Exercise details: Skip the images and return the records below exactly.

Data shown:

- - - - - - -

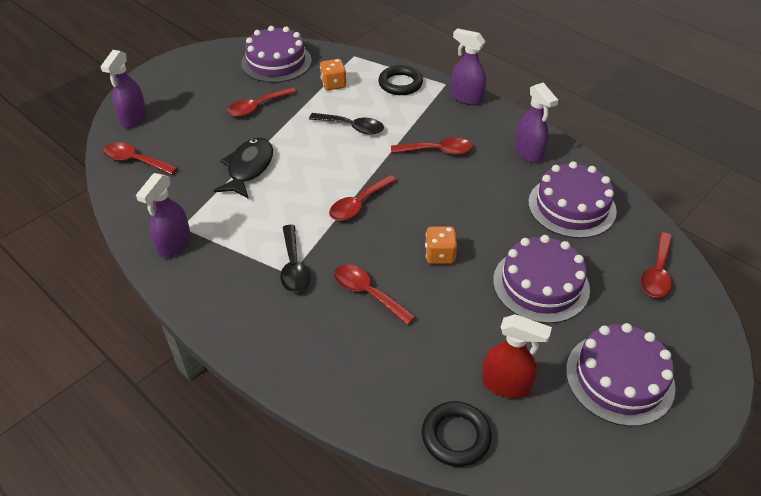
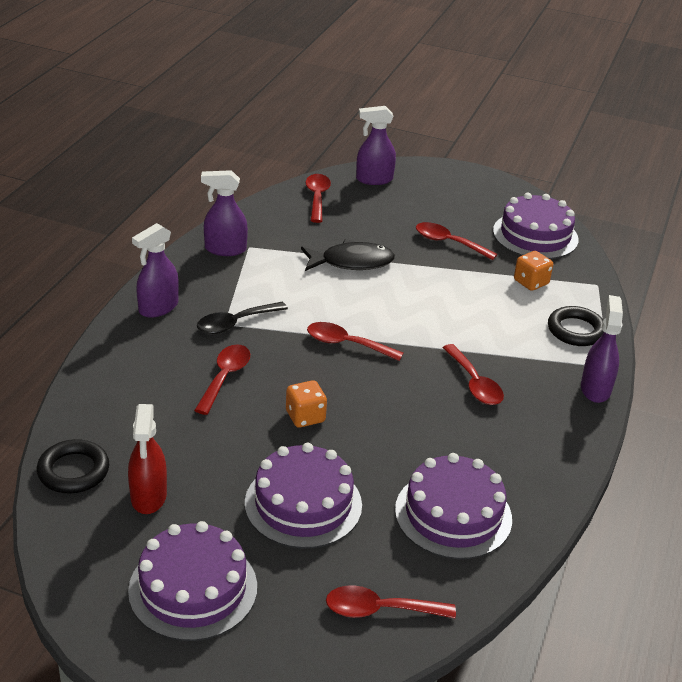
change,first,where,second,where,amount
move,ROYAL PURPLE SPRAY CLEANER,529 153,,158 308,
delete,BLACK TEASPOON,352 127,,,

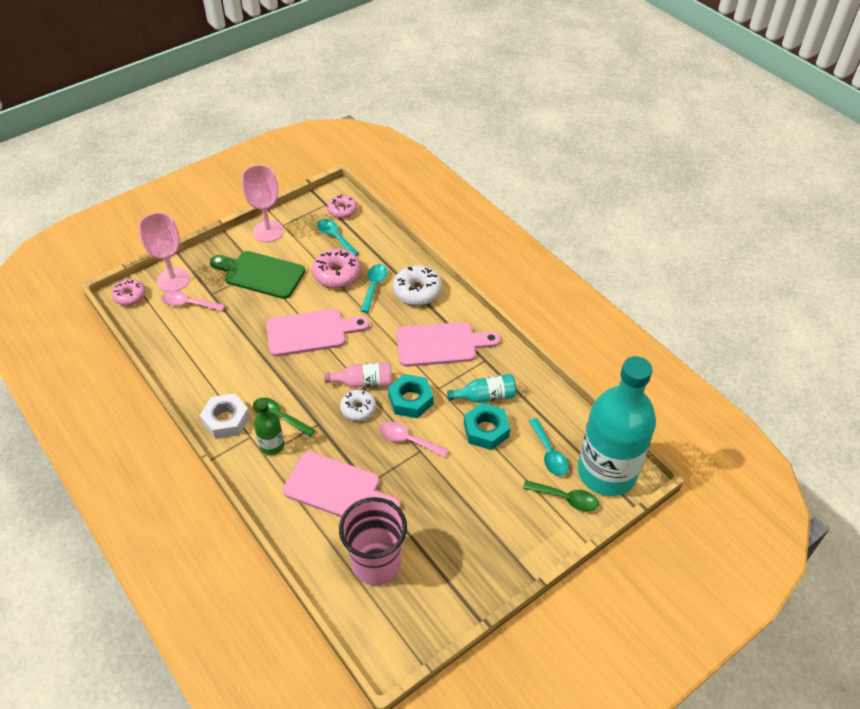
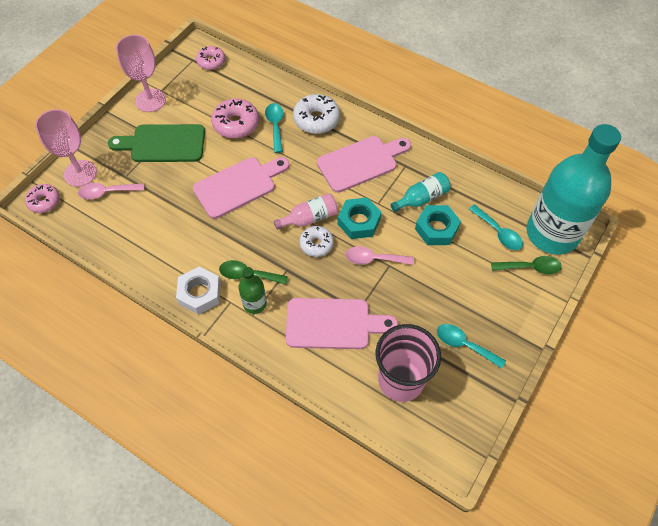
change,first,where,second,where,amount
move,TEAL TEASPOON,335 237,,464 345,

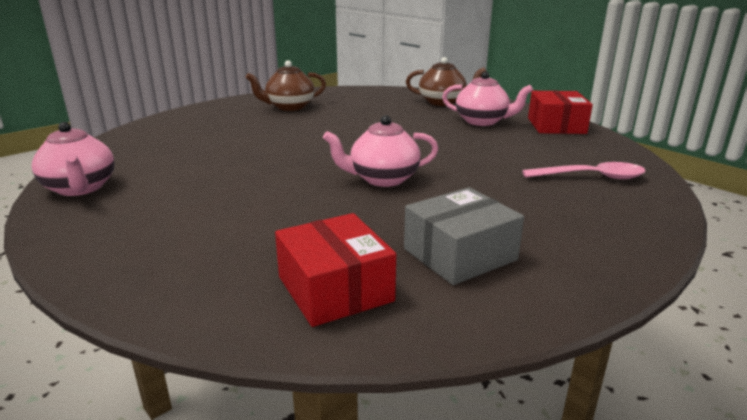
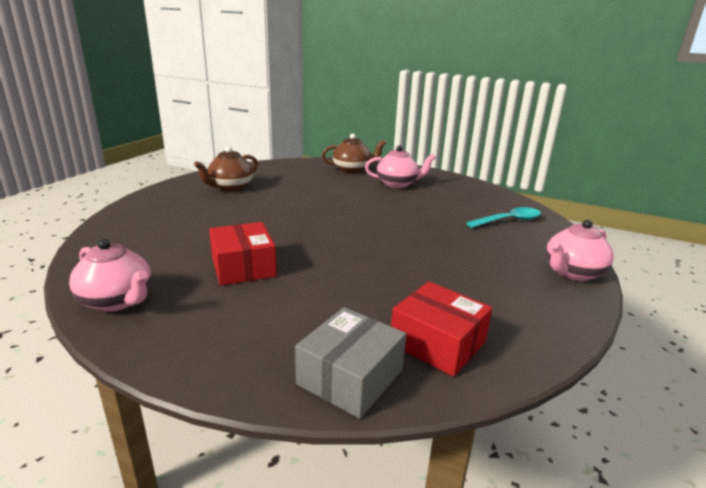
change,first,where,second,where,amount
move,RED BOX,556 126,,243 267,
move,GREY BOX,460 254,,350 377,
recolor,ROSE-PINK TEASPOON,591 177,TEAL TEASPOON,508 221,
move,ROSE-PINK CHINA TEAPOT,382 179,,572 273,

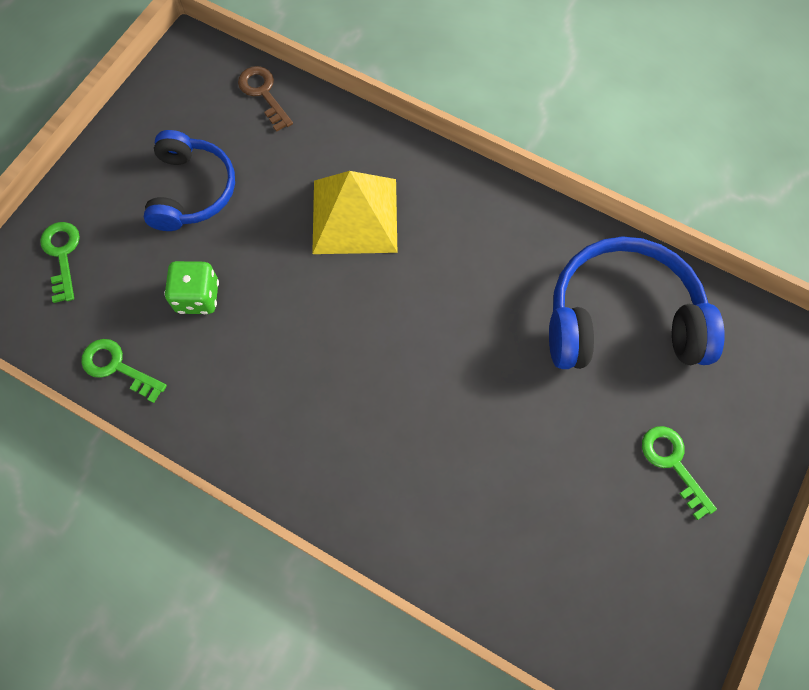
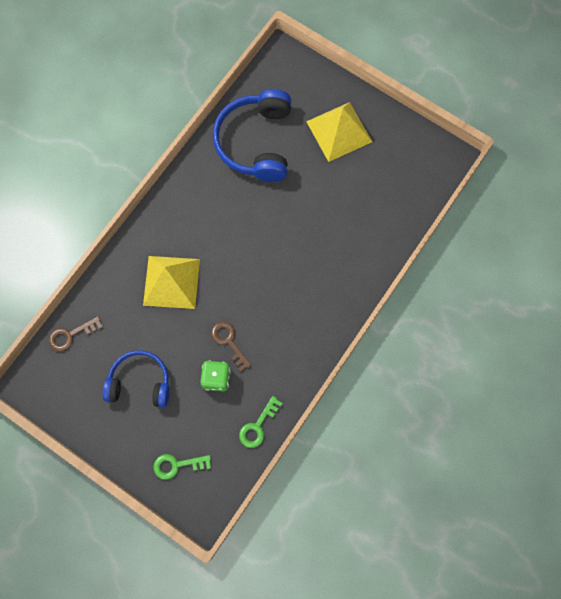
change,first,where,second,where,amount
insert,,,RUSSET DOOR KEY,229 342,
replace,GREEN DOOR KEY,673 464,GOLDEN SOLID PYRAMID,339 131,

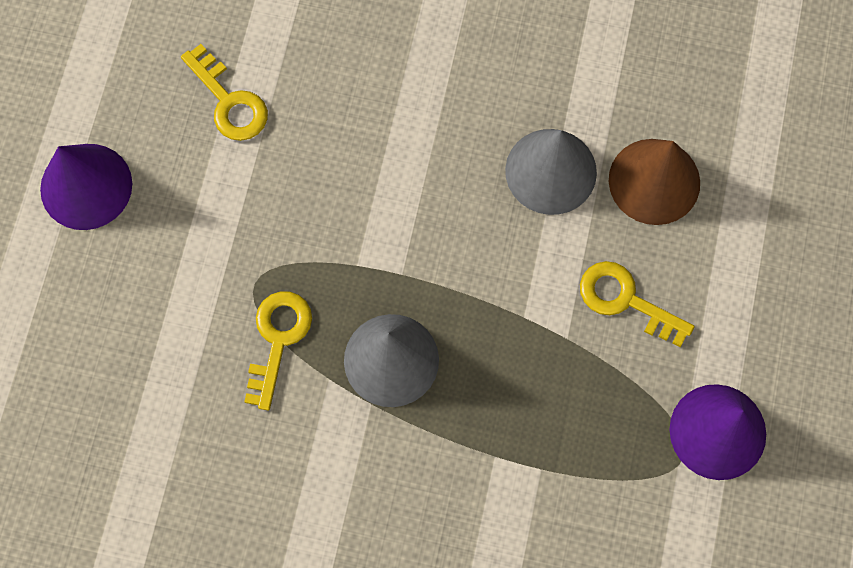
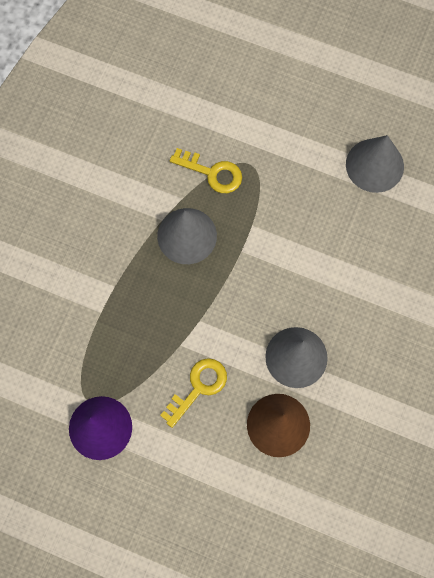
change,first,where,second,where,amount
replace,GOLDEN DOOR KEY,229 101,GREY CONE,374 165,
delete,ROYAL PURPLE CONE,86 186,,,

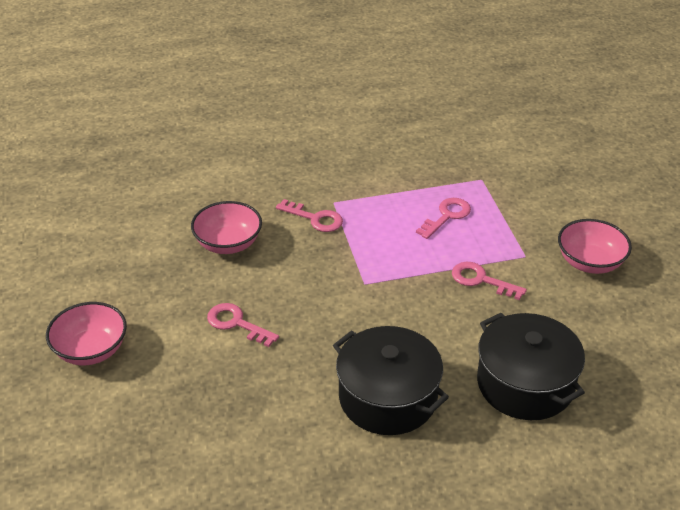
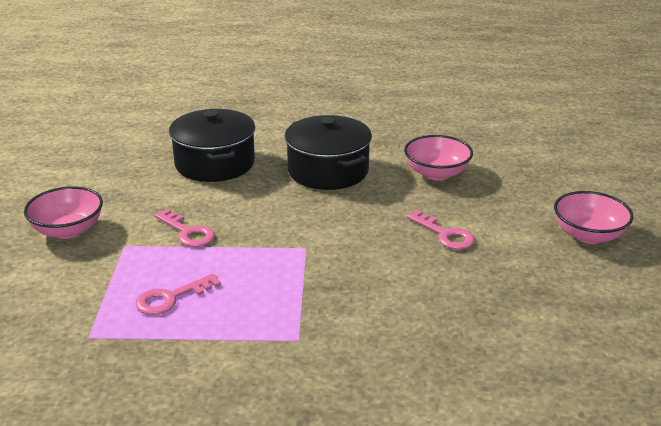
change,first,where,second,where,amount
move,ROSE-PINK DEEP DISH,228 243,,436 173,
delete,ROSE-PINK DOOR KEY,315 218,,,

- - - - - - -

Exercise output:
change,first,where,second,where,amount
move,ROYAL PURPLE SPRAY CLEANER,529 153,,158 308,
delete,BLACK TEASPOON,352 127,,,

change,first,where,second,where,amount
move,TEAL TEASPOON,335 237,,464 345,

change,first,where,second,where,amount
move,RED BOX,556 126,,243 267,
move,GREY BOX,460 254,,350 377,
recolor,ROSE-PINK TEASPOON,591 177,TEAL TEASPOON,508 221,
move,ROSE-PINK CHINA TEAPOT,382 179,,572 273,

change,first,where,second,where,amount
insert,,,RUSSET DOOR KEY,229 342,
replace,GREEN DOOR KEY,673 464,GOLDEN SOLID PYRAMID,339 131,

change,first,where,second,where,amount
replace,GOLDEN DOOR KEY,229 101,GREY CONE,374 165,
delete,ROYAL PURPLE CONE,86 186,,,

change,first,where,second,where,amount
move,ROSE-PINK DEEP DISH,228 243,,436 173,
delete,ROSE-PINK DOOR KEY,315 218,,,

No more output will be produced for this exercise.